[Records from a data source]
################

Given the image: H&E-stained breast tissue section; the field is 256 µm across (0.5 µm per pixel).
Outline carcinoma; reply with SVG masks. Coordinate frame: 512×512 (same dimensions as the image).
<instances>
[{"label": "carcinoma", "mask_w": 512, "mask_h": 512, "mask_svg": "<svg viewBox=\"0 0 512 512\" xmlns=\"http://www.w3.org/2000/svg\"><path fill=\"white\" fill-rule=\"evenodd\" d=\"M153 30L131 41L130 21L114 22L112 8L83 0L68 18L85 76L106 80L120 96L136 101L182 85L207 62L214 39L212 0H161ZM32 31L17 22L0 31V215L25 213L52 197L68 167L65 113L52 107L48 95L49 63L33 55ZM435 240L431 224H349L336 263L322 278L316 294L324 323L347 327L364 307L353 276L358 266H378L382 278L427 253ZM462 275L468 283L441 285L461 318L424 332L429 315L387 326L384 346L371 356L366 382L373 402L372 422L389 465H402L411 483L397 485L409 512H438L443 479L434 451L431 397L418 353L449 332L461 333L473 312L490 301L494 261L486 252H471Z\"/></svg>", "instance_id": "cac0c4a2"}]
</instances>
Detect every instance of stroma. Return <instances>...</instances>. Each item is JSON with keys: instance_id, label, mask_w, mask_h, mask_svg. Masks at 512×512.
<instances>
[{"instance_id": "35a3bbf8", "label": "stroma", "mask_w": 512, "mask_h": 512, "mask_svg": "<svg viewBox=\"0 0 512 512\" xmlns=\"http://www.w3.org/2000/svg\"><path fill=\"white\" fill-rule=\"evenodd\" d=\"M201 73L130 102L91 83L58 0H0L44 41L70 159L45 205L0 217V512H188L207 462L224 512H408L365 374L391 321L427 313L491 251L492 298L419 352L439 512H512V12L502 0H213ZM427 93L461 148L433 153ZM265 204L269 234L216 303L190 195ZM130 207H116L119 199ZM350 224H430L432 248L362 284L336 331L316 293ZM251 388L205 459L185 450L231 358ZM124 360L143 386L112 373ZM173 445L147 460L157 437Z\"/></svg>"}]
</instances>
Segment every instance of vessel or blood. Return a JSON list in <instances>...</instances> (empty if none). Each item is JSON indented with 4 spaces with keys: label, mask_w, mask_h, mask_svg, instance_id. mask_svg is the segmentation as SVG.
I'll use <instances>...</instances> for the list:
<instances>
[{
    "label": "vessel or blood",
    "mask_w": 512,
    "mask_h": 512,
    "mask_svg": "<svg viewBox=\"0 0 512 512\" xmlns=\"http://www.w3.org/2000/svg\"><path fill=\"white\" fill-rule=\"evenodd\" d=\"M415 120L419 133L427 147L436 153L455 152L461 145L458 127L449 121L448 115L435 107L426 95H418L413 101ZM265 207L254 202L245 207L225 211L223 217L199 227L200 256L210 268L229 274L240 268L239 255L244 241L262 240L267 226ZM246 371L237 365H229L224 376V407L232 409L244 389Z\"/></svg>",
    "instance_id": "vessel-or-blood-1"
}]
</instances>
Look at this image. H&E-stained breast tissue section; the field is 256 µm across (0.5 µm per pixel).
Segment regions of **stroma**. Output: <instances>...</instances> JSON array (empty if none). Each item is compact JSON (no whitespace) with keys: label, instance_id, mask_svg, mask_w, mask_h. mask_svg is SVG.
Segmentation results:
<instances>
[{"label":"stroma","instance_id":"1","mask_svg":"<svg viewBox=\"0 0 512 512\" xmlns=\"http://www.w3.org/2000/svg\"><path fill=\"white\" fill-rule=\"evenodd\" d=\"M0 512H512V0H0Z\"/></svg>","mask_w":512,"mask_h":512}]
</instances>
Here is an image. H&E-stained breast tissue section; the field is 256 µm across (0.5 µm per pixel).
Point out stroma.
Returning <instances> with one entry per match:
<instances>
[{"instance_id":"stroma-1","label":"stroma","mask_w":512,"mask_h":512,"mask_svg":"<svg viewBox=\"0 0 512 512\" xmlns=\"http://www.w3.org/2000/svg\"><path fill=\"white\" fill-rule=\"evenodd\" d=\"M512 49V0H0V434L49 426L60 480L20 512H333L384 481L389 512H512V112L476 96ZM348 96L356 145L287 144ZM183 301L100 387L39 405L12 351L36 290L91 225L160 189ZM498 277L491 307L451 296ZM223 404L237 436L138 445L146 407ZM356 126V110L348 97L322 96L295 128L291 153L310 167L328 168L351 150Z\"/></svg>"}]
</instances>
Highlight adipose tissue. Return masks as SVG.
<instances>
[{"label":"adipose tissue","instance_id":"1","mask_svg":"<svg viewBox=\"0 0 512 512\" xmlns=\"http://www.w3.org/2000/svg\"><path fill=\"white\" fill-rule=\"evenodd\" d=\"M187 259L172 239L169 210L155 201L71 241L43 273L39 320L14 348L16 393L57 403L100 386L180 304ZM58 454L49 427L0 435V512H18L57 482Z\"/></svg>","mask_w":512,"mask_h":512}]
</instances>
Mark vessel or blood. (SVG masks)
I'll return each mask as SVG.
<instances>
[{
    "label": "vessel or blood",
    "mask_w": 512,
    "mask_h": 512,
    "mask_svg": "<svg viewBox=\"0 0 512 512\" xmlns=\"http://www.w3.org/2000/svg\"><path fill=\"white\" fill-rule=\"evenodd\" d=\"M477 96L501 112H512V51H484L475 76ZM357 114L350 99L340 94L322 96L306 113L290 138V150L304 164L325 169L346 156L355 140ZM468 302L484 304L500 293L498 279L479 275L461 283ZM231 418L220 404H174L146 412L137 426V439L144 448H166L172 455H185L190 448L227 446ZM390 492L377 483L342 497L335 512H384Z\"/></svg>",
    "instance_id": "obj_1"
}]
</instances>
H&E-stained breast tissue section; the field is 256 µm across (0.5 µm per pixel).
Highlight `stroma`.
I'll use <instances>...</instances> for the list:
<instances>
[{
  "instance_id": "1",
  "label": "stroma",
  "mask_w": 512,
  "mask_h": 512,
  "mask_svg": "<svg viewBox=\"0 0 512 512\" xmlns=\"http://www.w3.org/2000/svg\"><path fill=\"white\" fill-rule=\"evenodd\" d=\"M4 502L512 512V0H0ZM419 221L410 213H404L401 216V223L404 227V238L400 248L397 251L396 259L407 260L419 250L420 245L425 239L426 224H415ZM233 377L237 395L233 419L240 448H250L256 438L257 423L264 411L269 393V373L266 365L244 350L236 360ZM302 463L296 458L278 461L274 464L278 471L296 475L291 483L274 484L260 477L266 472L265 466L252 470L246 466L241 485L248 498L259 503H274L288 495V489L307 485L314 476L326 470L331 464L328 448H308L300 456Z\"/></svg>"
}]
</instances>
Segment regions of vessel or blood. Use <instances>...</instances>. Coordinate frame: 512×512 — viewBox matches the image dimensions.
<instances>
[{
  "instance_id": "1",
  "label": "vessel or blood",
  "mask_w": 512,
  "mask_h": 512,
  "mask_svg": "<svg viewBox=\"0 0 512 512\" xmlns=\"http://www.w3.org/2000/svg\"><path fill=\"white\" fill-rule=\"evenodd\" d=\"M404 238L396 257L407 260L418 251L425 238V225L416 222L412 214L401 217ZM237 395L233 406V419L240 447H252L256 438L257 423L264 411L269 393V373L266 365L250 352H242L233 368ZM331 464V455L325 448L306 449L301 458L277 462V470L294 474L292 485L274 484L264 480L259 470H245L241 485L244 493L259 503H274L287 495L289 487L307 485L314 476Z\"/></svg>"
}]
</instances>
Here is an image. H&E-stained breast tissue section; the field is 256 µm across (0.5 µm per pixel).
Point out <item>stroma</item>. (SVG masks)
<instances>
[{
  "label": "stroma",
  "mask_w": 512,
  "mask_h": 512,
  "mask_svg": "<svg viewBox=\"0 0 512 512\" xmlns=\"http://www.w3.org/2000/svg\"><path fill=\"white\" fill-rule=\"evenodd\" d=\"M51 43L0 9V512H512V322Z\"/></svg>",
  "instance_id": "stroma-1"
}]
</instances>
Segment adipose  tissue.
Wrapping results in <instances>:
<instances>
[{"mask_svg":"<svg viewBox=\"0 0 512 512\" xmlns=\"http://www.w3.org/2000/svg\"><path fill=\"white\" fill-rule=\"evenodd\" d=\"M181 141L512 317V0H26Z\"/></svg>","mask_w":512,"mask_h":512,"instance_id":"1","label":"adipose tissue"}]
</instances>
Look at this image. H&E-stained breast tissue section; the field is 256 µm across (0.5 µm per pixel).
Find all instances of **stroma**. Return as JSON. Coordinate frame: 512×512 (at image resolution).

################

[WHAT THE TASK REQUIRES]: Reproduce the lines word for word, starting at the one holding "Point out <item>stroma</item>. (SVG masks)" and ending at the final line of the material above.

[ANSWER TO THIS EXERCISE]:
Point out <item>stroma</item>. (SVG masks)
<instances>
[{
  "label": "stroma",
  "mask_w": 512,
  "mask_h": 512,
  "mask_svg": "<svg viewBox=\"0 0 512 512\" xmlns=\"http://www.w3.org/2000/svg\"><path fill=\"white\" fill-rule=\"evenodd\" d=\"M51 43L0 9V512H512V322Z\"/></svg>",
  "instance_id": "stroma-1"
}]
</instances>
Segment adipose  tissue.
Wrapping results in <instances>:
<instances>
[{"mask_svg":"<svg viewBox=\"0 0 512 512\" xmlns=\"http://www.w3.org/2000/svg\"><path fill=\"white\" fill-rule=\"evenodd\" d=\"M181 141L512 317V0H26Z\"/></svg>","mask_w":512,"mask_h":512,"instance_id":"1","label":"adipose tissue"}]
</instances>
Look at this image. H&E-stained breast tissue section; the field is 256 µm across (0.5 µm per pixel).
Find all instances of **stroma**. Return as JSON. Coordinate frame: 512×512 (at image resolution).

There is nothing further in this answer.